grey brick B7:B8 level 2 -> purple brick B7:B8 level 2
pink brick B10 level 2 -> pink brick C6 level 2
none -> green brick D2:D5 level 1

-------------------------

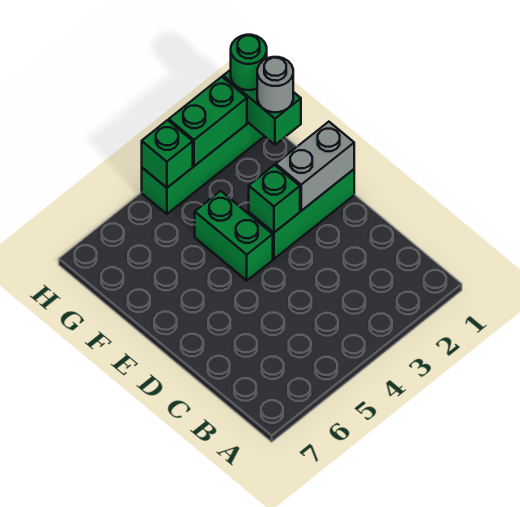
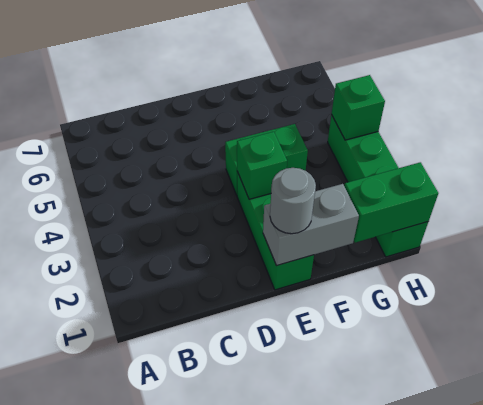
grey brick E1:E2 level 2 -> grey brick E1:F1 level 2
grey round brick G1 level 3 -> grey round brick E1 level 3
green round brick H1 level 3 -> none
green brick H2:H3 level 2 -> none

-------------------------

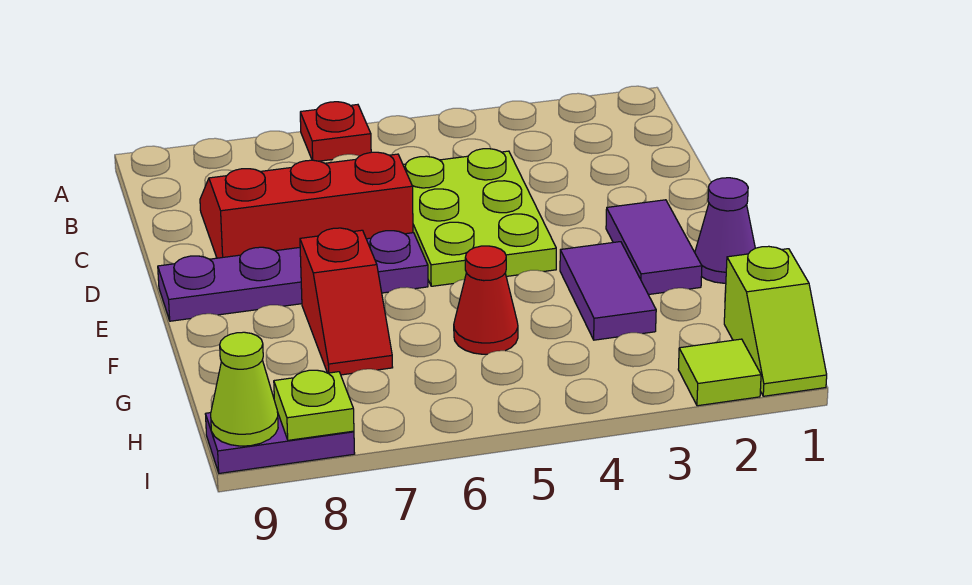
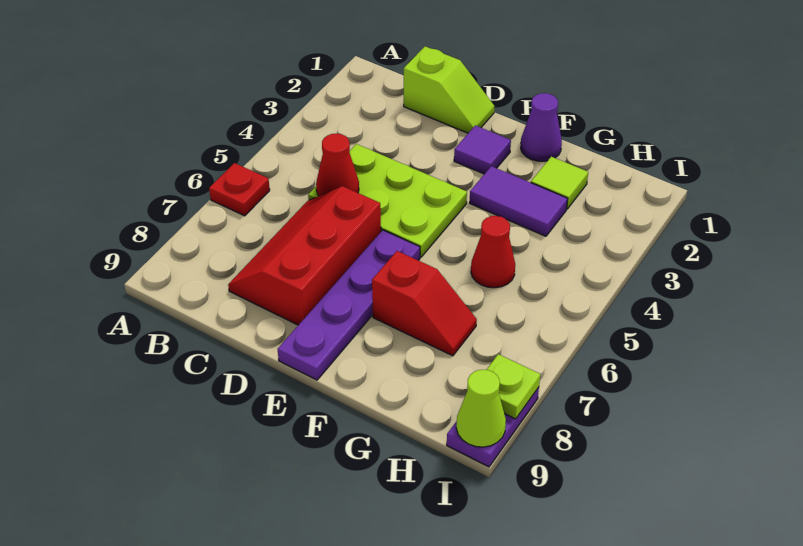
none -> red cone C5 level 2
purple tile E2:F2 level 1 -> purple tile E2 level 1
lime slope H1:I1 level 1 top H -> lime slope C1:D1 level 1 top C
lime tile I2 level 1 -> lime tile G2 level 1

-------------------------

**Exercise directions**. Give back exactly the lines of the listing above that run from the line with "grey brick B7:B8" to the line with "none -> green brick D2:D5 level 1", inclusive.

**Answer**.
grey brick B7:B8 level 2 -> purple brick B7:B8 level 2
pink brick B10 level 2 -> pink brick C6 level 2
none -> green brick D2:D5 level 1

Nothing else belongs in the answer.